[EXCERPTED DATA]
════════

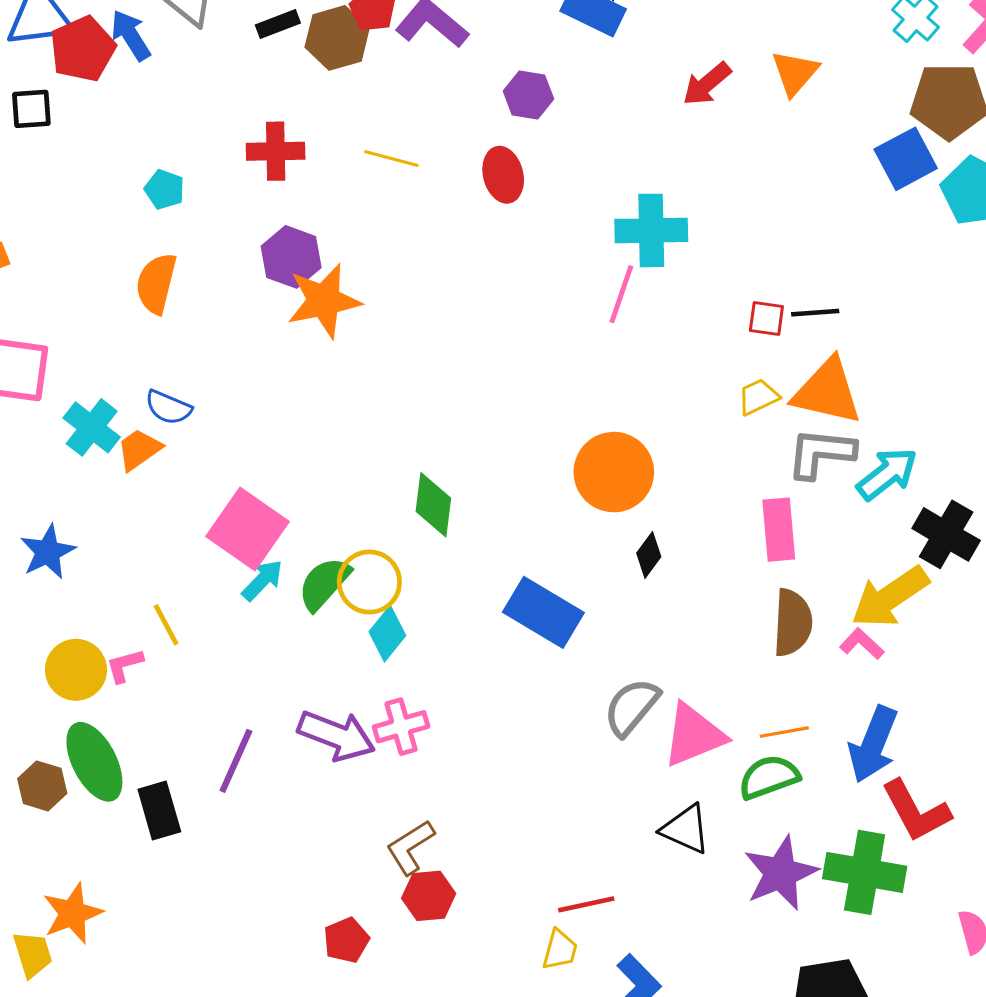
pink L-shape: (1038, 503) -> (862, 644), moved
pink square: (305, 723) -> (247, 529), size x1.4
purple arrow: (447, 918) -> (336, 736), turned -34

════════

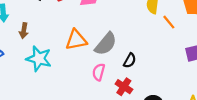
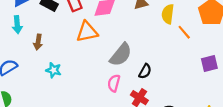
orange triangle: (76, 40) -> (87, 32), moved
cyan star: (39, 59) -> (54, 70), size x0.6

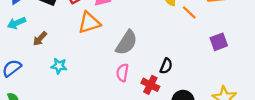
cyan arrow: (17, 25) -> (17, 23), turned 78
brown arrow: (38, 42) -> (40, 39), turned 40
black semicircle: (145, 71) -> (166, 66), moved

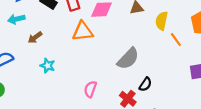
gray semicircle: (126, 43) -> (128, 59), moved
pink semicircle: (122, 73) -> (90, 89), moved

════════

[EXERCISE DIRECTIONS] Take the lines above from the one containing "pink square: (305, 723)" to the one containing "purple arrow: (447, 918)" and retype them exactly, both ends included, with nothing added.

[WRITTEN SOLUTION]
pink square: (305, 723) -> (247, 529), size x1.4
purple arrow: (447, 918) -> (336, 736), turned -34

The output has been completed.